## [Task directions]
All lines in the material below that hold "LEVEL" should be found and copied.

## [Given entries]
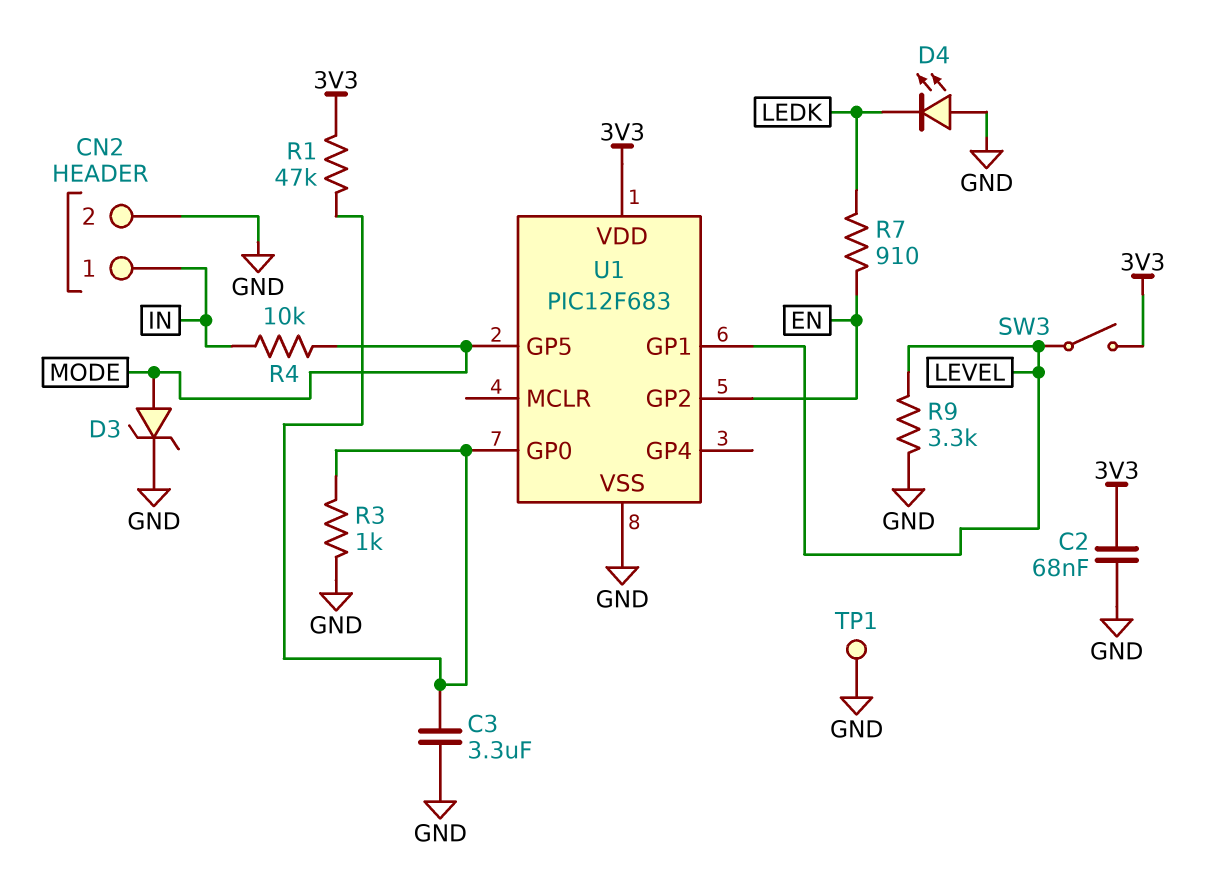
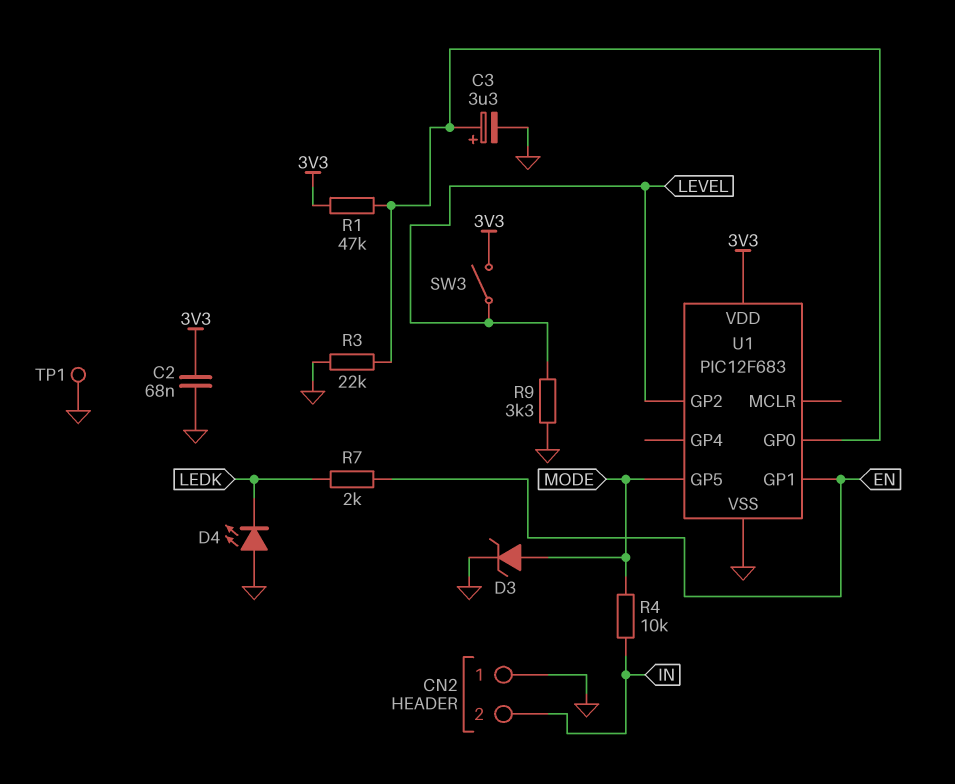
C3: 3.3uF (GND, U1/GP0) -> 3.3uF (plus U1/GP0, minus GND)
CN2 pin 1: IN -> GND
CN2 pin 2: GND -> IN
R3: 1k (GND, U1/GP0) -> 22k (GND, U1/GP0)
R7: 910 (EN, LEDK) -> 2k (EN, LEDK)
U1 pin GP1: LEVEL -> EN
U1 pin GP2: EN -> LEVEL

## [Your solution]
U1 pin GP1: LEVEL -> EN
U1 pin GP2: EN -> LEVEL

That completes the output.